Below are some records. Return exactly the lines from the one containing "black brick A4:A5" through the one containing "yellow brick C3:C5", both included, and only those.

EXCERPTED DATA —

● ● ● ● ●

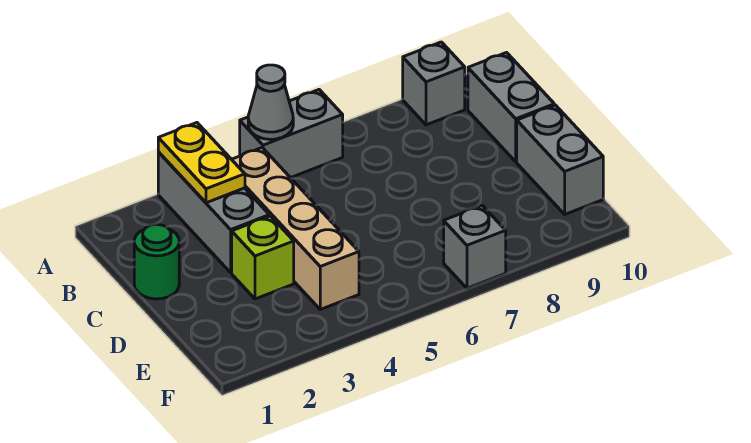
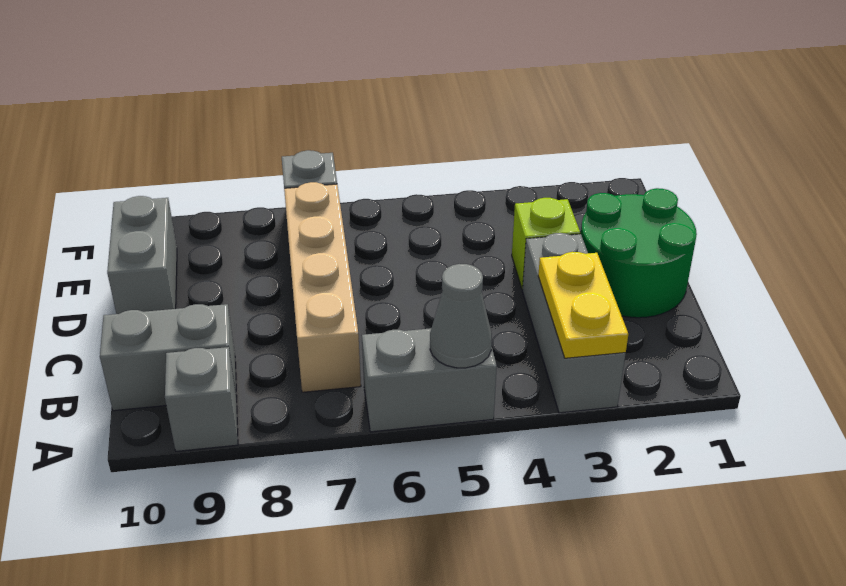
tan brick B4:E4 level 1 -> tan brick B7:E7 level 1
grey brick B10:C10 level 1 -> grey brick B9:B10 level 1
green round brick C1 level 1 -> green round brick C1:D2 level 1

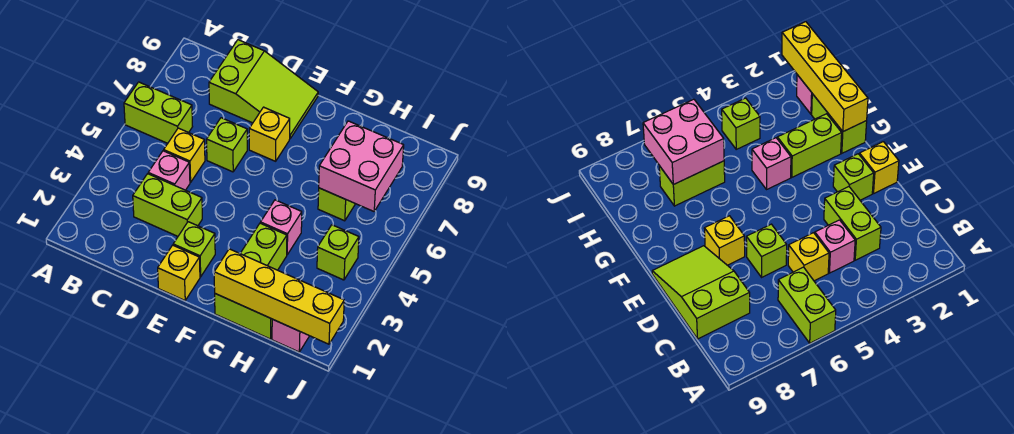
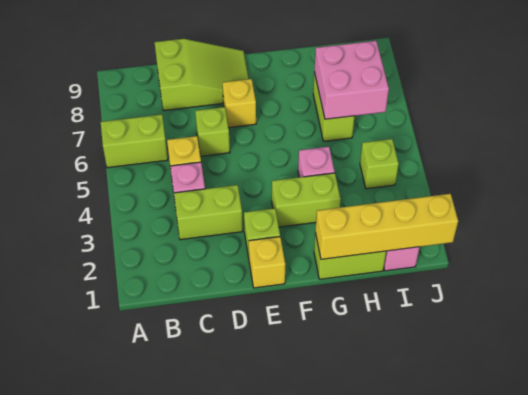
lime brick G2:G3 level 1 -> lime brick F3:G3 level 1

● ● ● ● ●

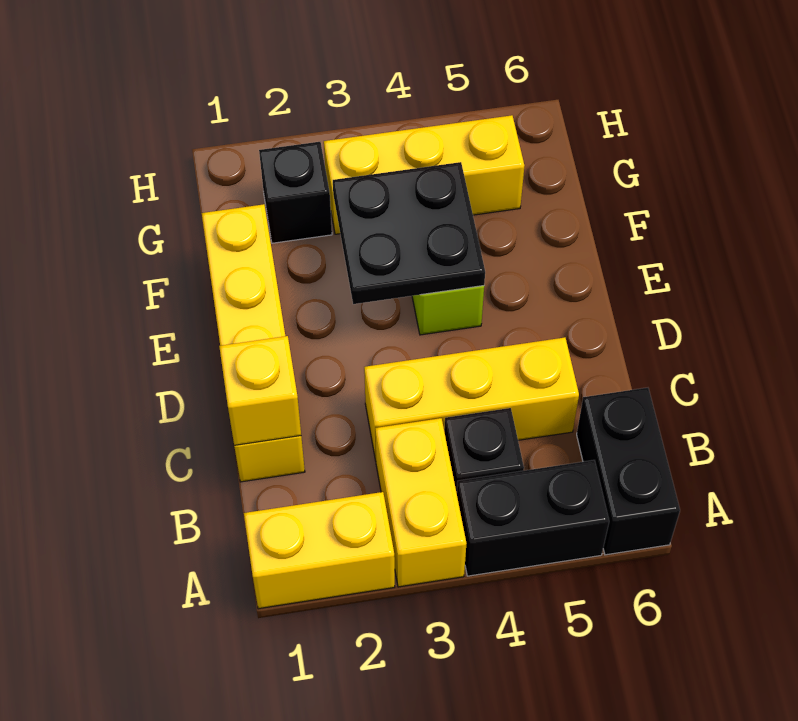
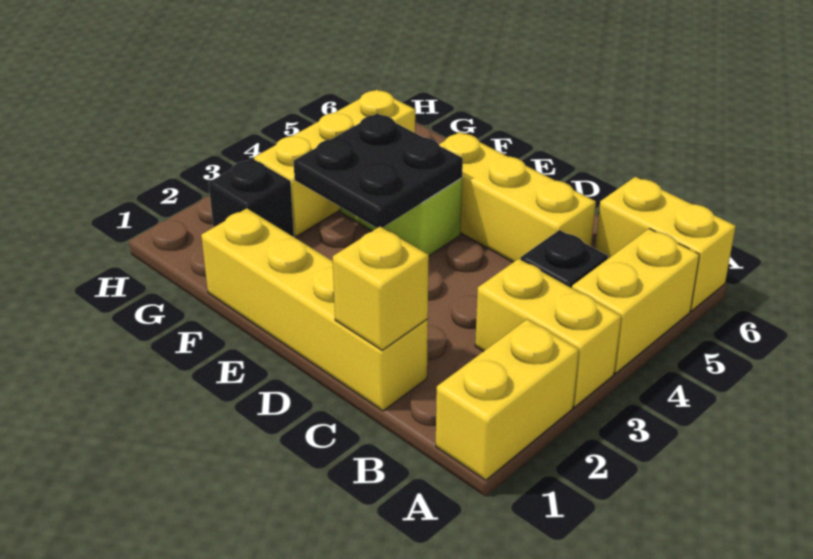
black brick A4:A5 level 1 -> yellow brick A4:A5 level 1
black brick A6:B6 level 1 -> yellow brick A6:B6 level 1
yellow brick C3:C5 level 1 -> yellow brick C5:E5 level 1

● ● ● ● ●

ANSWER TO THIS EXERCISE —
black brick A4:A5 level 1 -> yellow brick A4:A5 level 1
black brick A6:B6 level 1 -> yellow brick A6:B6 level 1
yellow brick C3:C5 level 1 -> yellow brick C5:E5 level 1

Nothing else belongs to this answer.